**What you will do**.
Starting from the line containing "second_place: [392, 427, 419, 458]", write out the rest of the entries exactly, through the final line, including nothing else.

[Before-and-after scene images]
::::::
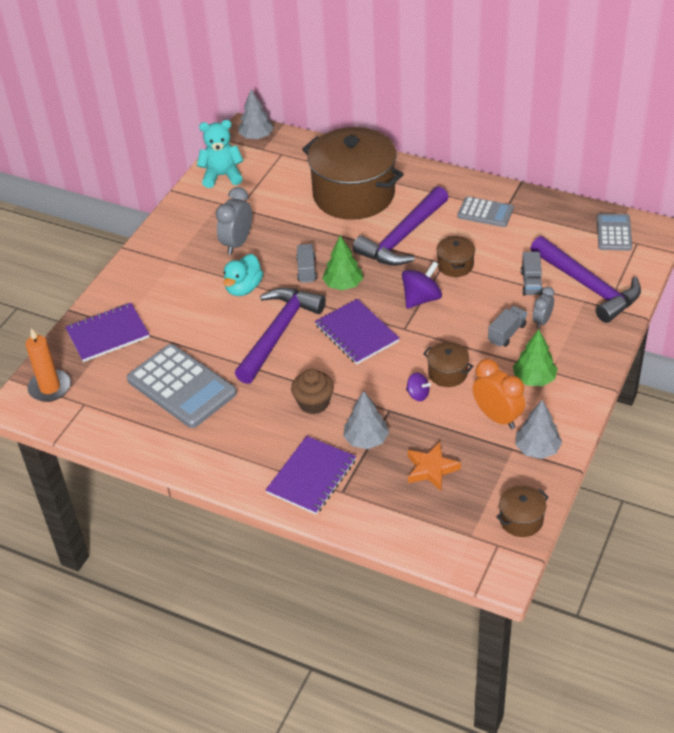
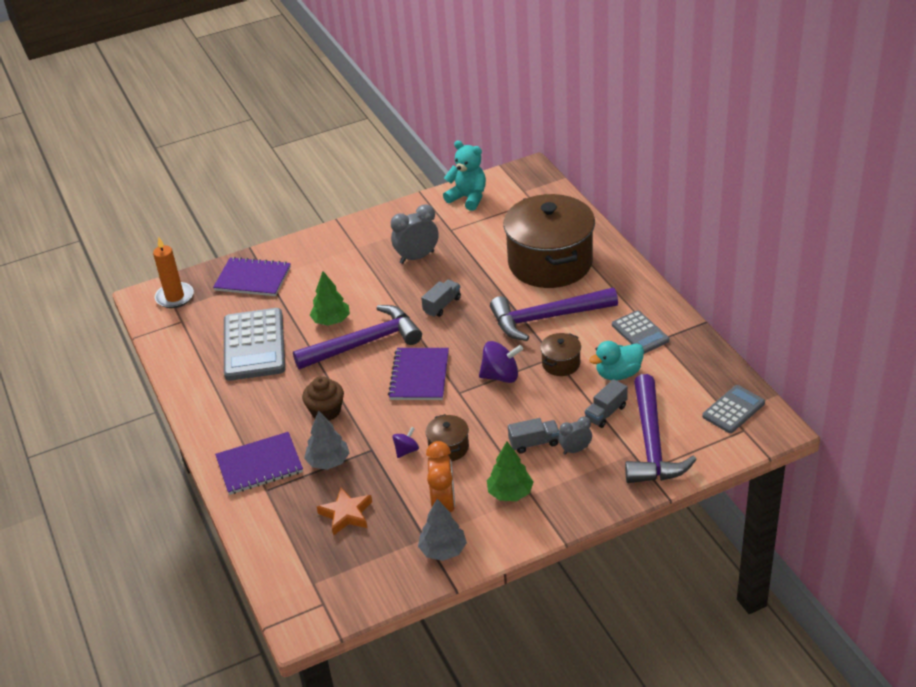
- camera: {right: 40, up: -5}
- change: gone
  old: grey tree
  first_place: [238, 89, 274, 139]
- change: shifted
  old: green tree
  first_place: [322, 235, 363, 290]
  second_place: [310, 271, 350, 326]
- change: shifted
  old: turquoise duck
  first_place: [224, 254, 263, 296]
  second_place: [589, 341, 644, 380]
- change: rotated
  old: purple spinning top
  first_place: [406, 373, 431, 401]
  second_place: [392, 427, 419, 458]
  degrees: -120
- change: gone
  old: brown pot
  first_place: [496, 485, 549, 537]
::::::
**Expected output**.
  second_place: [392, 427, 419, 458]
  degrees: -120
- change: gone
  old: brown pot
  first_place: [496, 485, 549, 537]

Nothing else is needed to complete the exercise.